[Stored dataset items]

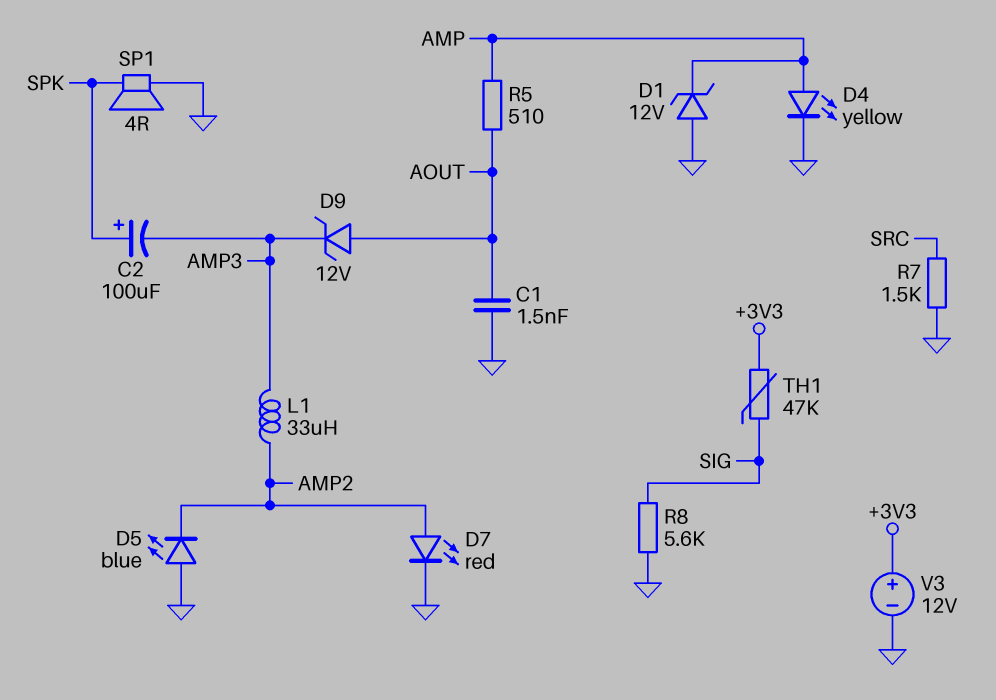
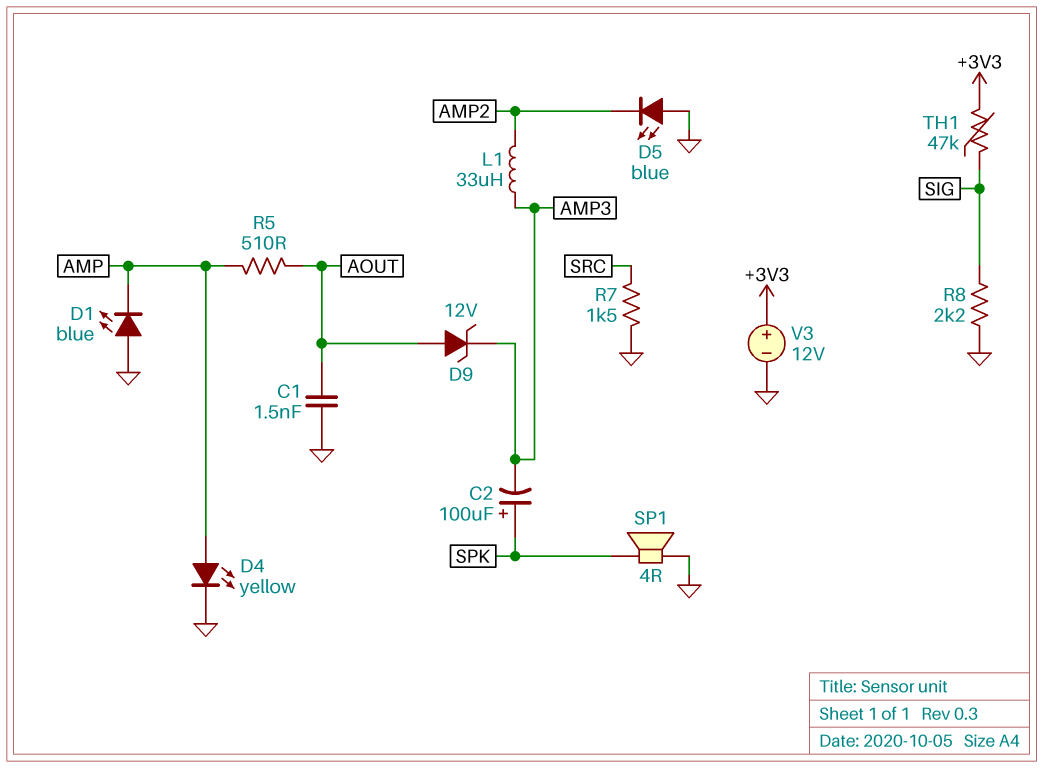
D1: zener 12V (A GND, K AMP) -> LED blue (A GND, K AMP)
D7: LED red (A AMP2, K GND) -> none
R8: 5.6k (GND, SIG) -> 2.2k (GND, SIG)

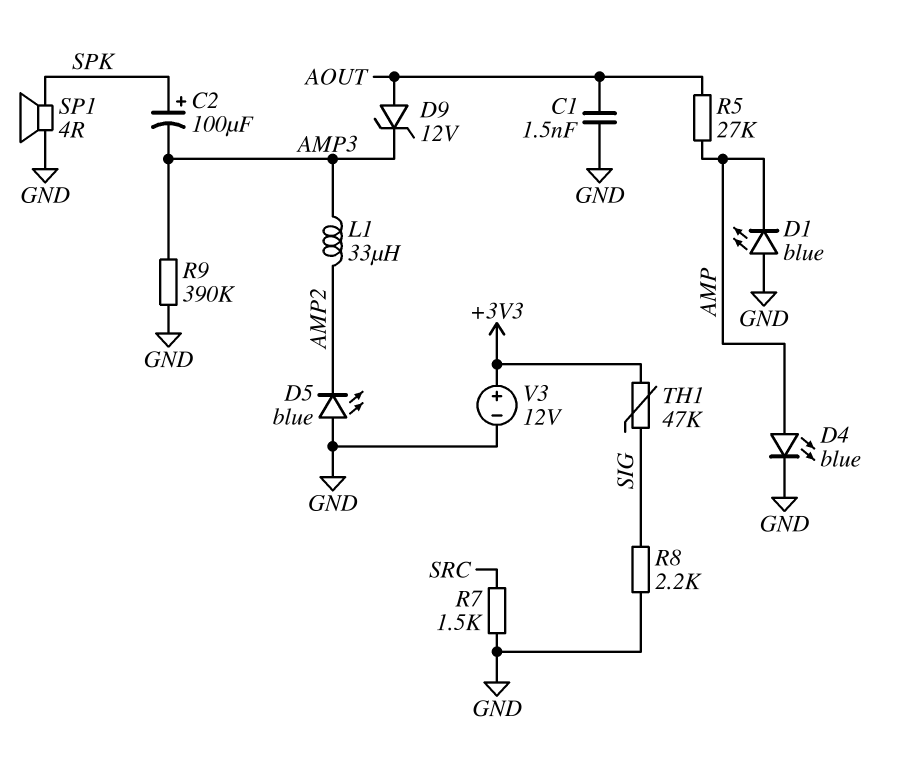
D4: LED yellow (A AMP, K GND) -> LED blue (A AMP, K GND)
R5: 510 (AMP, AOUT) -> 27k (AMP, AOUT)
R9: none -> 390k (AMP3, GND)

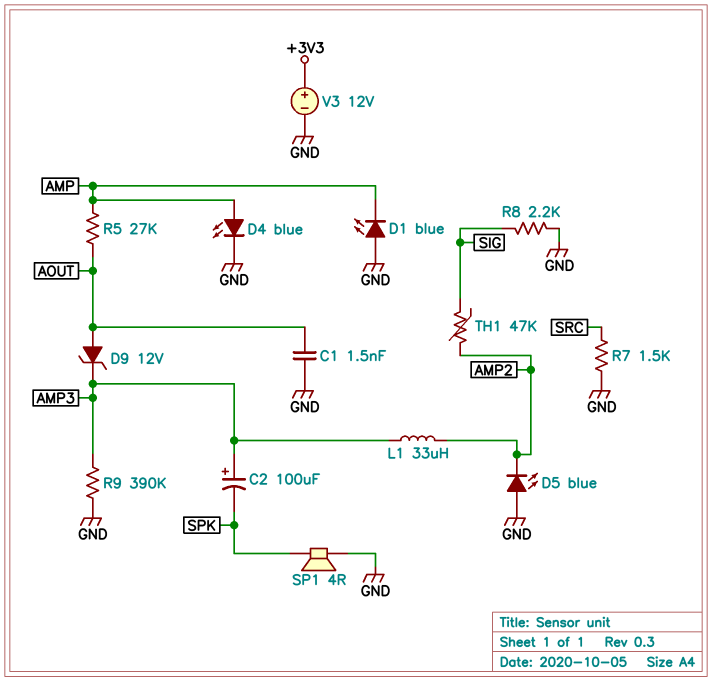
C2: 100uF (plus SPK, minus AMP3) -> 100uF (plus AMP3, minus SPK)
TH1: 47k (+3V3, SIG) -> 47k (AMP2, SIG)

WHAT YOU WILL DO.
Omit every image. Quote each record exactly.

SOLUTION BELOW.
D1: zener 12V (A GND, K AMP) -> LED blue (A GND, K AMP)
D7: LED red (A AMP2, K GND) -> none
R8: 5.6k (GND, SIG) -> 2.2k (GND, SIG)

D4: LED yellow (A AMP, K GND) -> LED blue (A AMP, K GND)
R5: 510 (AMP, AOUT) -> 27k (AMP, AOUT)
R9: none -> 390k (AMP3, GND)

C2: 100uF (plus SPK, minus AMP3) -> 100uF (plus AMP3, minus SPK)
TH1: 47k (+3V3, SIG) -> 47k (AMP2, SIG)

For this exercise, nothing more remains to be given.